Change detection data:

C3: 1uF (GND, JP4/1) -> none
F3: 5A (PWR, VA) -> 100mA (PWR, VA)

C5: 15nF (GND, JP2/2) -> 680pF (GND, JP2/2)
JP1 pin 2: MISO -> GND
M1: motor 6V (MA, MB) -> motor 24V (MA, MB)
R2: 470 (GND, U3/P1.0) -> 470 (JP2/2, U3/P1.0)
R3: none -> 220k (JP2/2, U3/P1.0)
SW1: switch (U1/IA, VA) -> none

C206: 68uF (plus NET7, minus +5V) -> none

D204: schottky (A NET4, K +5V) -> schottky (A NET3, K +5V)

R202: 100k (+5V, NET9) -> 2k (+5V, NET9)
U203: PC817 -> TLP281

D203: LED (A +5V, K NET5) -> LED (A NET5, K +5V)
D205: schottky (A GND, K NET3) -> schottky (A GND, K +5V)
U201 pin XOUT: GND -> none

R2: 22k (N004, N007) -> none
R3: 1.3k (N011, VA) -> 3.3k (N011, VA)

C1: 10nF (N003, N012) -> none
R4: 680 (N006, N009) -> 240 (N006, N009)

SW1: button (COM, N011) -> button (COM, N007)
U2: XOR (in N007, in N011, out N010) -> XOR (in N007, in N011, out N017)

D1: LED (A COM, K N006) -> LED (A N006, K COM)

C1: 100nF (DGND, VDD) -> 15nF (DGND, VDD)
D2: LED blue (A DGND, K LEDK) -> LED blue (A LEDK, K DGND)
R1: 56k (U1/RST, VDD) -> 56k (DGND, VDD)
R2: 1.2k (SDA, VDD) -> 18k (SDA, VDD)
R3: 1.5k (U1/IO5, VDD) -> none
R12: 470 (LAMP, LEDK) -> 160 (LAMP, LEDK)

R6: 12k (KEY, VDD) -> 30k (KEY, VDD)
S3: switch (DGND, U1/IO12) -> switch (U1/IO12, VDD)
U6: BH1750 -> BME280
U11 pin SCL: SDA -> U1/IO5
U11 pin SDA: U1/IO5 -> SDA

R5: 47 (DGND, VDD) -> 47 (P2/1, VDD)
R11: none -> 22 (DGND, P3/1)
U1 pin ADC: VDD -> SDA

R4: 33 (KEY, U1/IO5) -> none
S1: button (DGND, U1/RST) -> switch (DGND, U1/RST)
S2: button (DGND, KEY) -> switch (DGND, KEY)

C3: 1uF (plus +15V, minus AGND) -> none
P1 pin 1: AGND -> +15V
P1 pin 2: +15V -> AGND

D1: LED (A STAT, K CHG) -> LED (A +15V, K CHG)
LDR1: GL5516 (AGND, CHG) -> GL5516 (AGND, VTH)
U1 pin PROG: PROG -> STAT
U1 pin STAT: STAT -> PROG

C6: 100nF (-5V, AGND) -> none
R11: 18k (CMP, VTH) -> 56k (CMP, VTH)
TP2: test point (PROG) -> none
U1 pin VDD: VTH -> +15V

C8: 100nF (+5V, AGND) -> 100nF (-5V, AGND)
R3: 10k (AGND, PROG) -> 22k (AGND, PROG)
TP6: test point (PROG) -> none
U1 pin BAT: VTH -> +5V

## Work task:
Only a number is wanted: how many lines of the data above contain "LEDK"?

## Reply to the exercise:
2